(Beginning of Dataset extract)

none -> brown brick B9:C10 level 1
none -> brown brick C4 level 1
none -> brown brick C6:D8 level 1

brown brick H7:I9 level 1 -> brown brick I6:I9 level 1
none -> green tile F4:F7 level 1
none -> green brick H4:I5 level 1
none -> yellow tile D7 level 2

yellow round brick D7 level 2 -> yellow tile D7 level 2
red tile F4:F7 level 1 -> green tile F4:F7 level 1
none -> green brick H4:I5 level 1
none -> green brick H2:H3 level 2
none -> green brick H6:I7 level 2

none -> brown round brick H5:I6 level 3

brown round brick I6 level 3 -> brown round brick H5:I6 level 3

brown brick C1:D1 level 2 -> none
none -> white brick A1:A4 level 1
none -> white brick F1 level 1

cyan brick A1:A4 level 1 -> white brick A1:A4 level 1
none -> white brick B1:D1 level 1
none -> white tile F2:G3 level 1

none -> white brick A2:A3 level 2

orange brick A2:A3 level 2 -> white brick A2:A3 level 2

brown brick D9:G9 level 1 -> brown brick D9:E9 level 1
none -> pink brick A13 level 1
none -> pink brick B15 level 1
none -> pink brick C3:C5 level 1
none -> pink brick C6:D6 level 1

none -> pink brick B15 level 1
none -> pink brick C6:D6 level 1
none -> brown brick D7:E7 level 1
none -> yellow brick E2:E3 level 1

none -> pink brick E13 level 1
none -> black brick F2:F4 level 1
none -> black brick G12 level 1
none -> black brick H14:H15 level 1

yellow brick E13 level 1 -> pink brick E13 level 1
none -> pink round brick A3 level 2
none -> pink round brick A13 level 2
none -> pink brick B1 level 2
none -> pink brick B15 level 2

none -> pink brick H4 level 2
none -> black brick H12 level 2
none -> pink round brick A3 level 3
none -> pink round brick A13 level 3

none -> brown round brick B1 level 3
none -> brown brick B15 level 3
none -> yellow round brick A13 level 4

(End of Dataset extract)

◆ Problem details: Starting at the line that contains "none -> brown round brick H5:I6 level 3" and stopping after the line that contains "cyan brick A1:A4", write out every line exactly as it appears above, and no other line.

◆ Final answer:
none -> brown round brick H5:I6 level 3

brown round brick I6 level 3 -> brown round brick H5:I6 level 3

brown brick C1:D1 level 2 -> none
none -> white brick A1:A4 level 1
none -> white brick F1 level 1

cyan brick A1:A4 level 1 -> white brick A1:A4 level 1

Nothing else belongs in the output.